What to work on: Copy every one of the rows below word for word, keeping each line and its spacing unchanged.

Records provided:
_ _ _

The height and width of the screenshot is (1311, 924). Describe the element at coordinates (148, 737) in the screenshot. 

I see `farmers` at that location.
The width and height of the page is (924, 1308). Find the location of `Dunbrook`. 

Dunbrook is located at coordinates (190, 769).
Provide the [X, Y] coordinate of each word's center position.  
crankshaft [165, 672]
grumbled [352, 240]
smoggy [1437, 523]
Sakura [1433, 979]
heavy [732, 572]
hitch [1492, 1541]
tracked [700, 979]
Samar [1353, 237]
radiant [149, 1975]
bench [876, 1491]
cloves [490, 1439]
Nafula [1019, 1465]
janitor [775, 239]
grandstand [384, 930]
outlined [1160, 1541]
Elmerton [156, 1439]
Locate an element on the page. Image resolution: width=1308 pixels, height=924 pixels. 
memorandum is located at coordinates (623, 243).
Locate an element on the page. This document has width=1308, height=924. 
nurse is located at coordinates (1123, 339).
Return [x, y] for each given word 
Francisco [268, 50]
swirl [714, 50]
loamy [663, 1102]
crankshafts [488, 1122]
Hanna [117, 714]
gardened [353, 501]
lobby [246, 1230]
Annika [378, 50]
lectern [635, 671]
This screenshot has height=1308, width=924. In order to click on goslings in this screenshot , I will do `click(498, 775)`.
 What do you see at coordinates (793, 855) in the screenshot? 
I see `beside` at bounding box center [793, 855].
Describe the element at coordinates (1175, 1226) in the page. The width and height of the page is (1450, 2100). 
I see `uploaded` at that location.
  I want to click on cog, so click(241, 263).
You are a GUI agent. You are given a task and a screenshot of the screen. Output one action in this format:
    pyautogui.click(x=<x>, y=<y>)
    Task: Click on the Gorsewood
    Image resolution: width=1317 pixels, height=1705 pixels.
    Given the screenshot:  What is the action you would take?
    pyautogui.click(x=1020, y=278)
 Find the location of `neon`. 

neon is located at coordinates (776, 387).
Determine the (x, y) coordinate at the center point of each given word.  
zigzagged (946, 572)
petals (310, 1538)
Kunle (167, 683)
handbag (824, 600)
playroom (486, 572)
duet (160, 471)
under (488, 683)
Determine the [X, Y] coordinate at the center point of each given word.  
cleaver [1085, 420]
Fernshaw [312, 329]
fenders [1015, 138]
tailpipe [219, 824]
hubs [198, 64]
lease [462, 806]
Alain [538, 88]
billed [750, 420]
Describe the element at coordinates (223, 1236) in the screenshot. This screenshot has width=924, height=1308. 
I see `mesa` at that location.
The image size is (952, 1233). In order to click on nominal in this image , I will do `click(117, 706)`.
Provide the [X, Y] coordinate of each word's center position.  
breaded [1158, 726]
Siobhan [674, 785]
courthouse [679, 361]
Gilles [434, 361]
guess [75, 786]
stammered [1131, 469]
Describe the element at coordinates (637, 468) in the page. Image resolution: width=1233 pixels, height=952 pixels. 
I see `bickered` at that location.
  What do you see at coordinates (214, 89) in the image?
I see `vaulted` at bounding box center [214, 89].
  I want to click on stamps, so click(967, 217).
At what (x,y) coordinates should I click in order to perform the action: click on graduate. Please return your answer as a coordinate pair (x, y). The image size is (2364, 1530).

_ _ _

Answer to the problem:
The height and width of the screenshot is (1311, 924). Describe the element at coordinates (148, 737) in the screenshot. 

I see `farmers` at that location.
The width and height of the page is (924, 1308). Find the location of `Dunbrook`. 

Dunbrook is located at coordinates (190, 769).
Provide the [X, Y] coordinate of each word's center position.  
crankshaft [165, 672]
grumbled [352, 240]
smoggy [1437, 523]
Sakura [1433, 979]
heavy [732, 572]
hitch [1492, 1541]
tracked [700, 979]
Samar [1353, 237]
radiant [149, 1975]
bench [876, 1491]
cloves [490, 1439]
Nafula [1019, 1465]
janitor [775, 239]
grandstand [384, 930]
outlined [1160, 1541]
Elmerton [156, 1439]
Locate an element on the page. Image resolution: width=1308 pixels, height=924 pixels. 
memorandum is located at coordinates (623, 243).
Locate an element on the page. This document has width=1308, height=924. 
nurse is located at coordinates (1123, 339).
Return [x, y] for each given word 
Francisco [268, 50]
swirl [714, 50]
loamy [663, 1102]
crankshafts [488, 1122]
Hanna [117, 714]
gardened [353, 501]
lobby [246, 1230]
Annika [378, 50]
lectern [635, 671]
This screenshot has height=1308, width=924. In order to click on goslings in this screenshot , I will do `click(498, 775)`.
 What do you see at coordinates (793, 855) in the screenshot? 
I see `beside` at bounding box center [793, 855].
Describe the element at coordinates (1175, 1226) in the page. The width and height of the page is (1450, 2100). 
I see `uploaded` at that location.
  I want to click on cog, so click(241, 263).
You are a GUI agent. You are given a task and a screenshot of the screen. Output one action in this format:
    pyautogui.click(x=<x>, y=<y>)
    Task: Click on the Gorsewood
    Image resolution: width=1317 pixels, height=1705 pixels.
    Given the screenshot:  What is the action you would take?
    pyautogui.click(x=1020, y=278)
 Find the location of `neon`. 

neon is located at coordinates (776, 387).
Determine the (x, y) coordinate at the center point of each given word.  
zigzagged (946, 572)
petals (310, 1538)
Kunle (167, 683)
handbag (824, 600)
playroom (486, 572)
duet (160, 471)
under (488, 683)
Determine the [X, Y] coordinate at the center point of each given word.  
cleaver [1085, 420]
Fernshaw [312, 329]
fenders [1015, 138]
tailpipe [219, 824]
hubs [198, 64]
lease [462, 806]
Alain [538, 88]
billed [750, 420]
Describe the element at coordinates (223, 1236) in the screenshot. This screenshot has width=924, height=1308. 
I see `mesa` at that location.
The image size is (952, 1233). In order to click on nominal in this image , I will do `click(117, 706)`.
Provide the [X, Y] coordinate of each word's center position.  
breaded [1158, 726]
Siobhan [674, 785]
courthouse [679, 361]
Gilles [434, 361]
guess [75, 786]
stammered [1131, 469]
Describe the element at coordinates (637, 468) in the page. Image resolution: width=1233 pixels, height=952 pixels. 
I see `bickered` at that location.
  What do you see at coordinates (214, 89) in the image?
I see `vaulted` at bounding box center [214, 89].
  I want to click on stamps, so click(967, 217).
At what (x,y) coordinates should I click in order to perform the action: click on graduate. Please return your answer as a coordinate pair (x, y). The image size is (2364, 1530).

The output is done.